> [What needs to be done]:
If a picture appears in the records, leave it out and transcribe the rest exactly.

┏━━

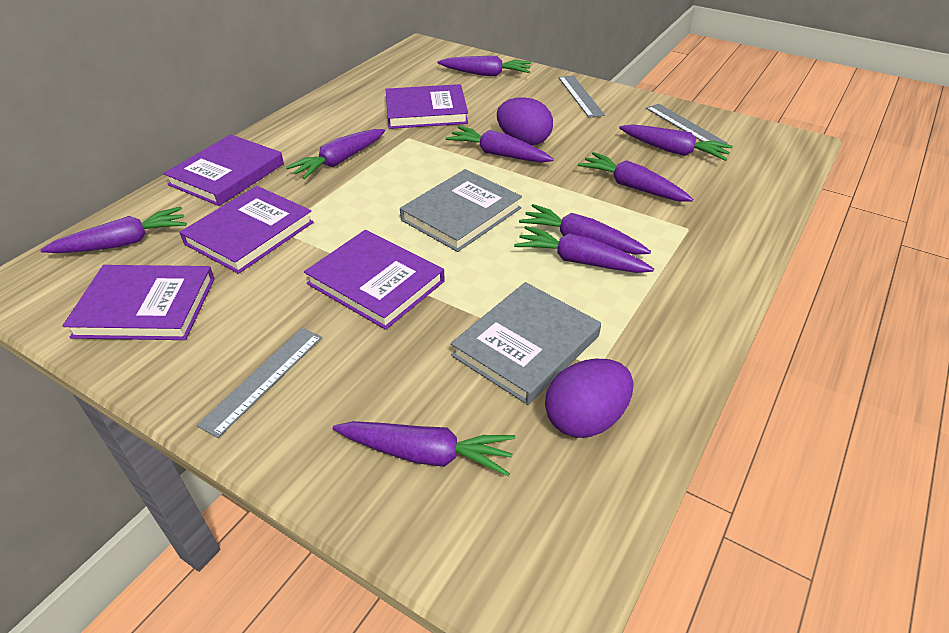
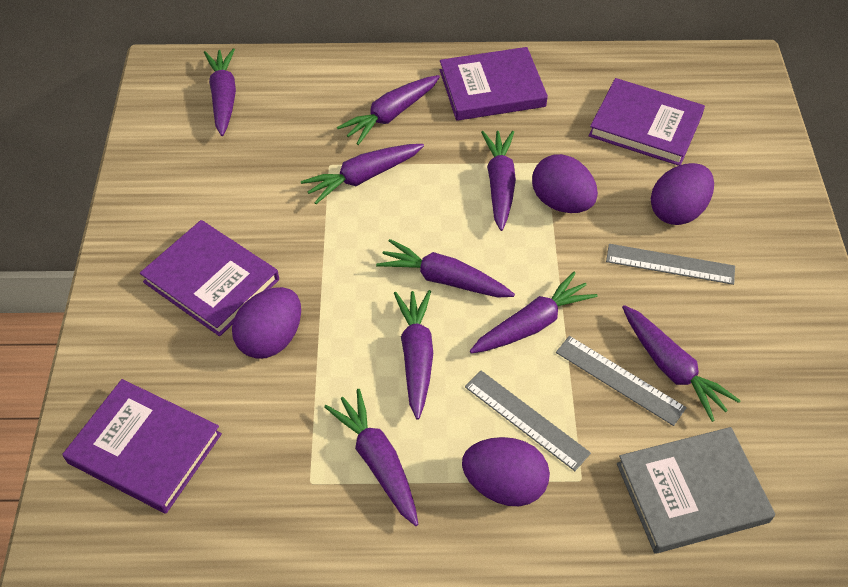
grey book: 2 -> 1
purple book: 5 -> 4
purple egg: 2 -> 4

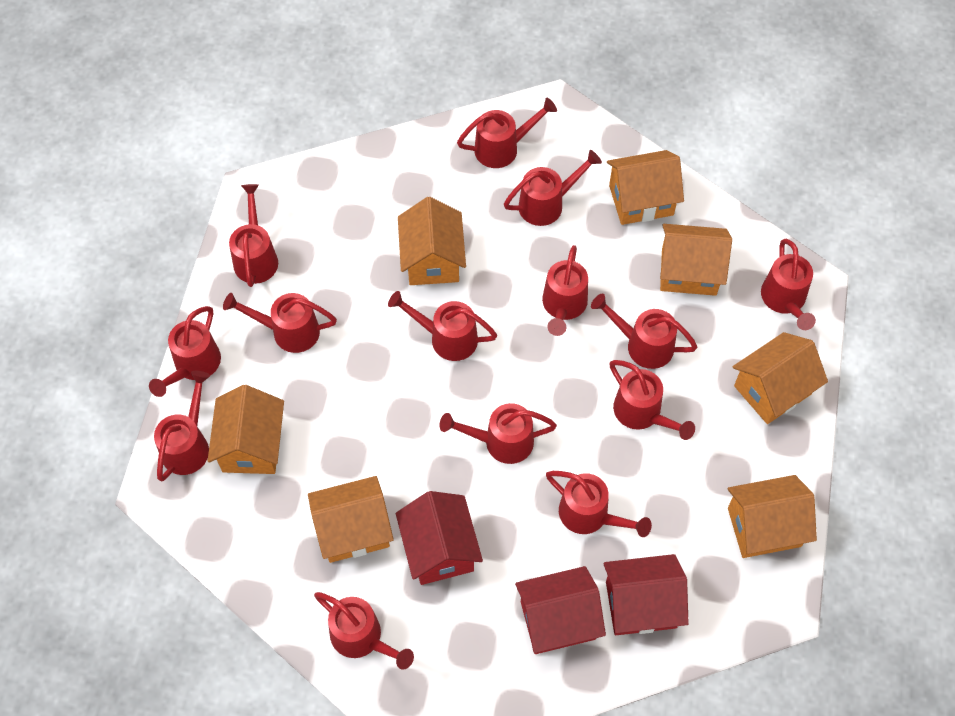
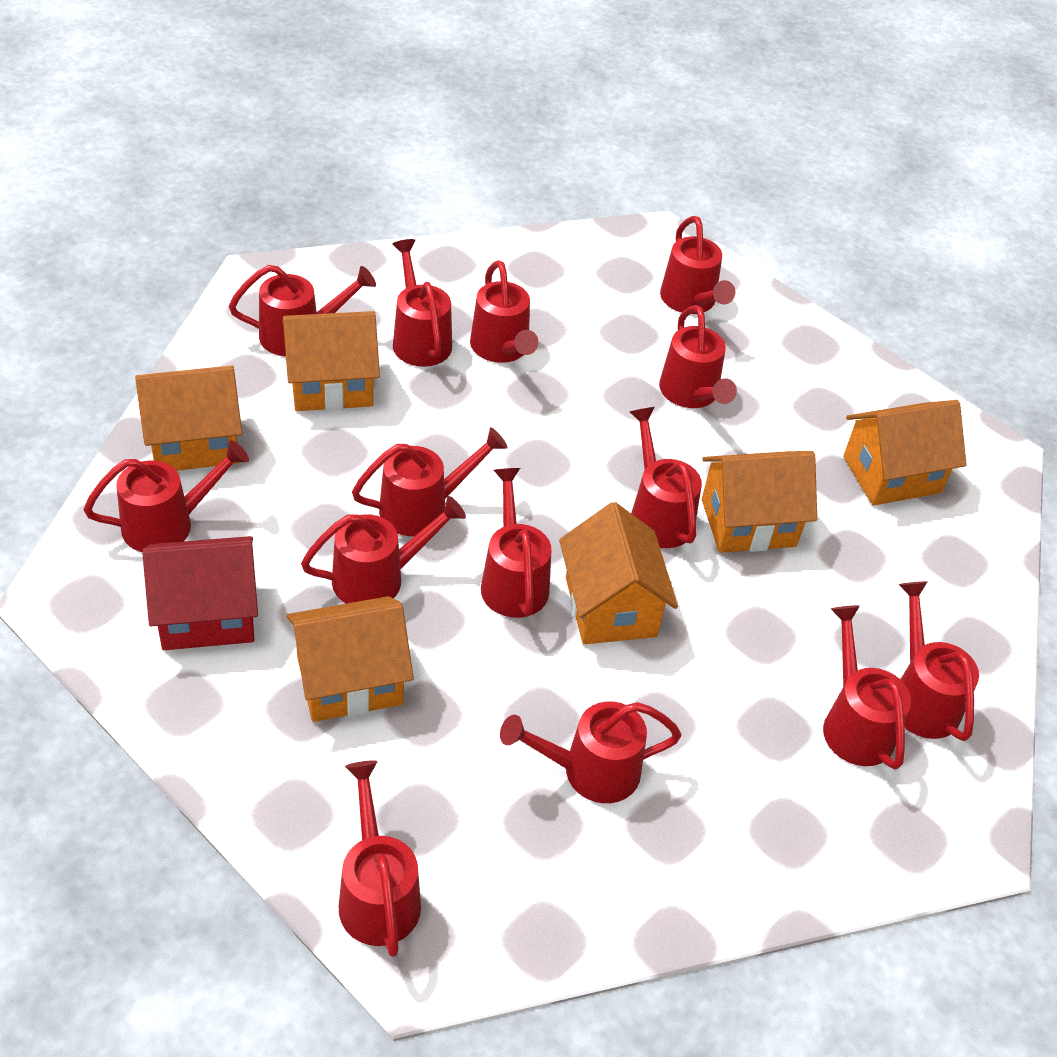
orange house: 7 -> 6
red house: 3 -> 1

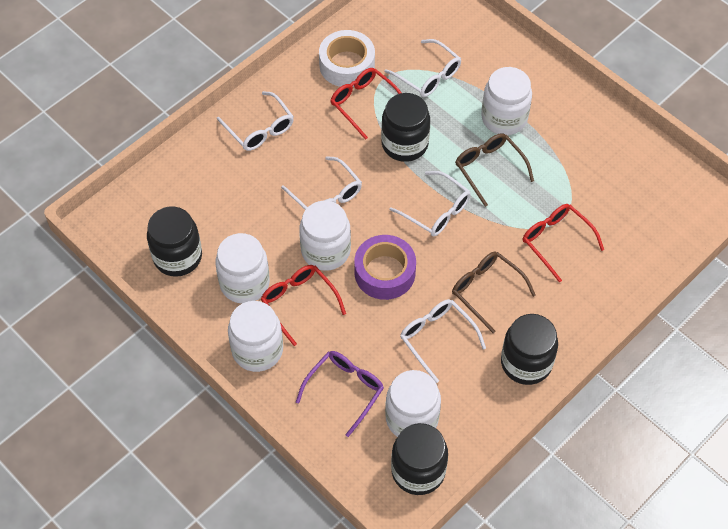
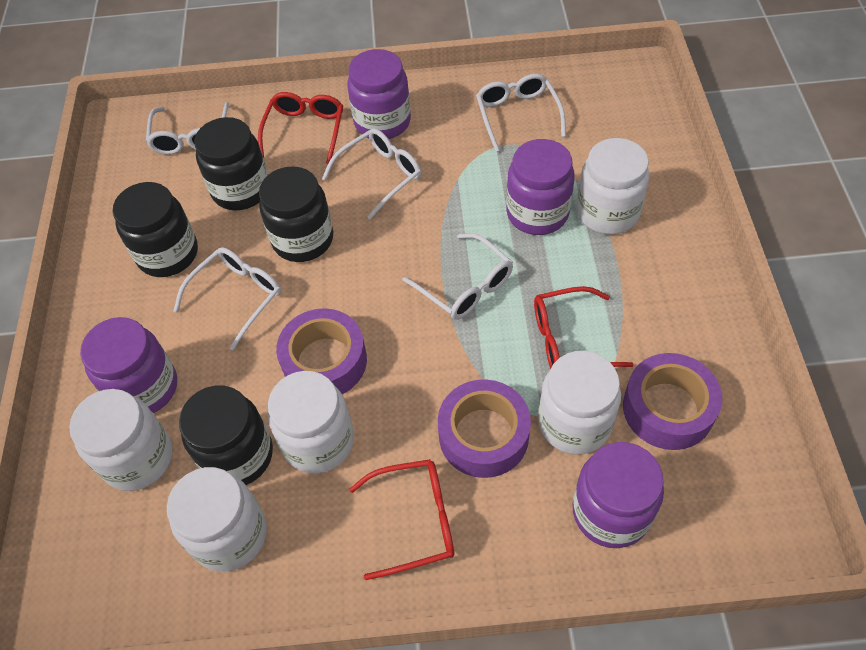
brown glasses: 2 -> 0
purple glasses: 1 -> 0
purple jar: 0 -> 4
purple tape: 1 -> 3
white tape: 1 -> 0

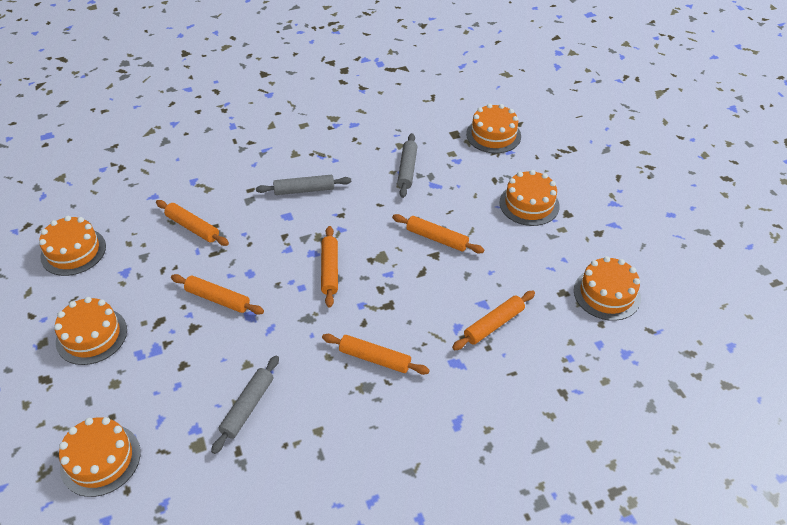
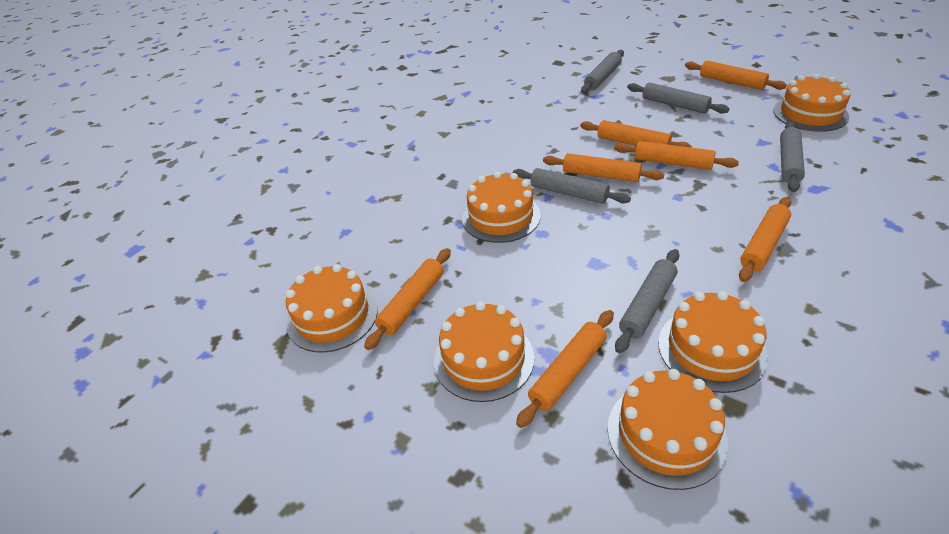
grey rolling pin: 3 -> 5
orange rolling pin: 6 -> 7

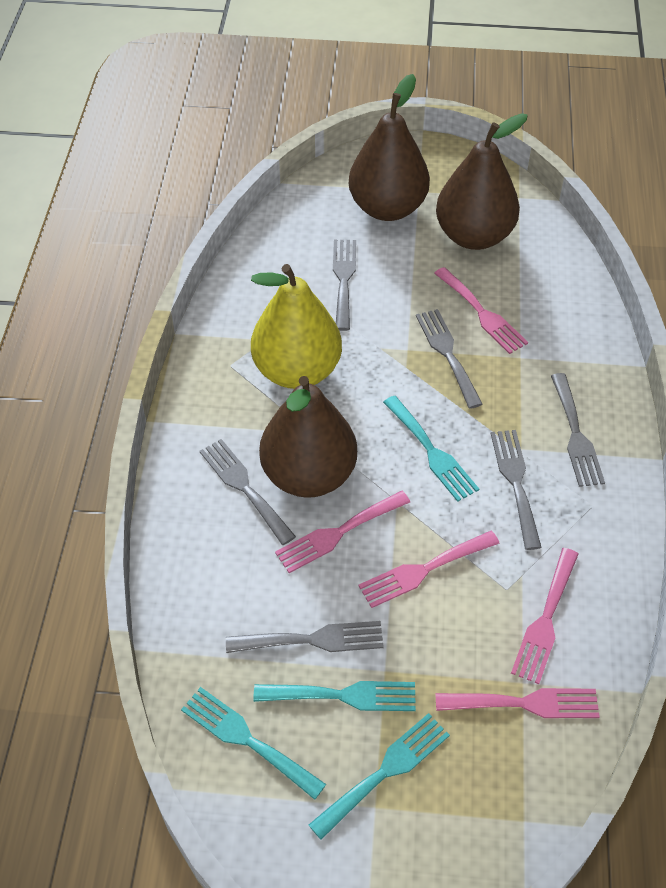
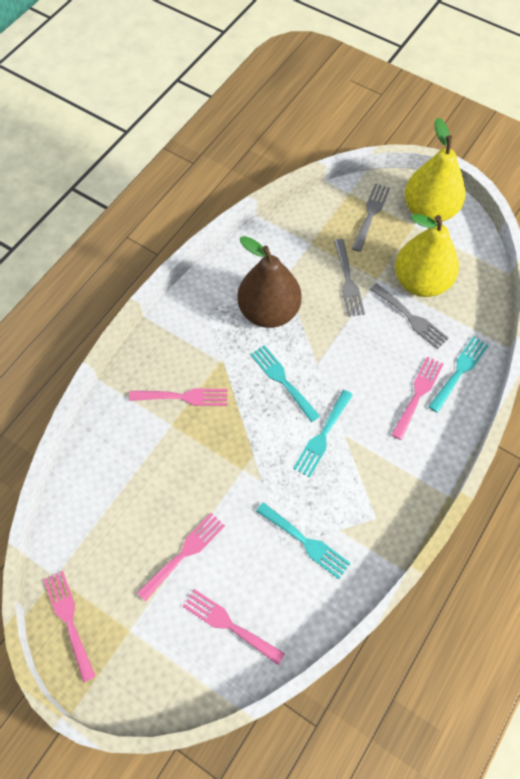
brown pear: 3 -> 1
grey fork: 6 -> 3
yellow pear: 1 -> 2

┗━━

> [Answer space]:
grey book: 2 -> 1
purple book: 5 -> 4
purple egg: 2 -> 4

orange house: 7 -> 6
red house: 3 -> 1

brown glasses: 2 -> 0
purple glasses: 1 -> 0
purple jar: 0 -> 4
purple tape: 1 -> 3
white tape: 1 -> 0

grey rolling pin: 3 -> 5
orange rolling pin: 6 -> 7

brown pear: 3 -> 1
grey fork: 6 -> 3
yellow pear: 1 -> 2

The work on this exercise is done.